[Available data]

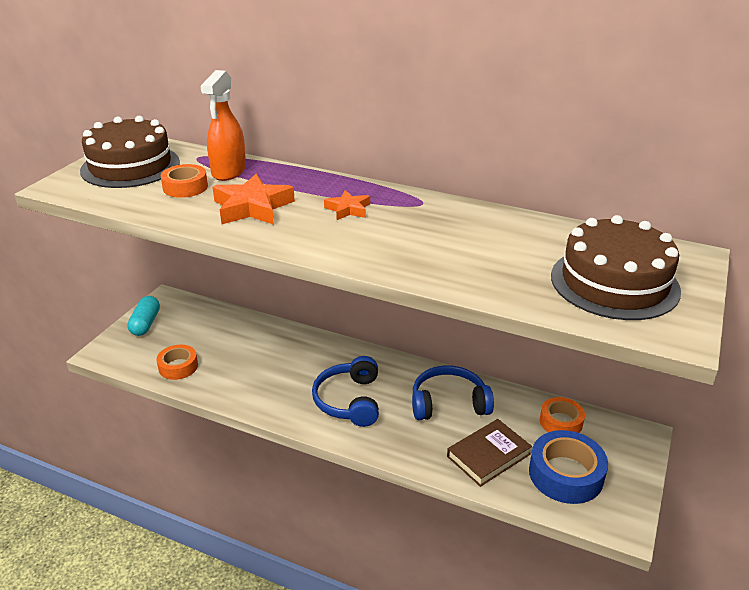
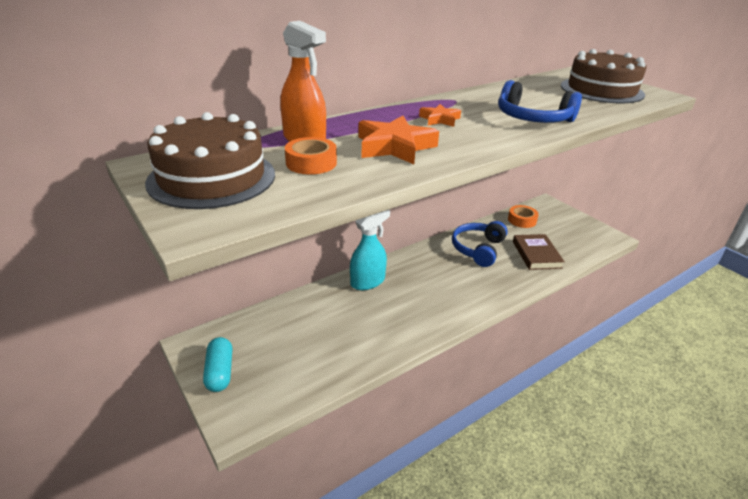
camera: 60 degrees left, 0 degrees up
(145, 324) = (220, 372): turquoise capsule -> turquoise capsule turned 45 degrees clockwise
(178, 366) = (317, 368): orange tape -> none
(314, 349) = (368, 281): none -> turquoise spray bottle
(349, 400) = (444, 288): blue headphones -> blue headphones (532, 118)
(565, 474) = (566, 237): blue tape -> none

[/Available data]

* What is needed: Reproduce only the lines between the line containing "(178, 366) = (317, 368): orange tape -> none" and the last line of the records, those two lines included, exactly.

* Result of this exercise:
(178, 366) = (317, 368): orange tape -> none
(314, 349) = (368, 281): none -> turquoise spray bottle
(349, 400) = (444, 288): blue headphones -> blue headphones (532, 118)
(565, 474) = (566, 237): blue tape -> none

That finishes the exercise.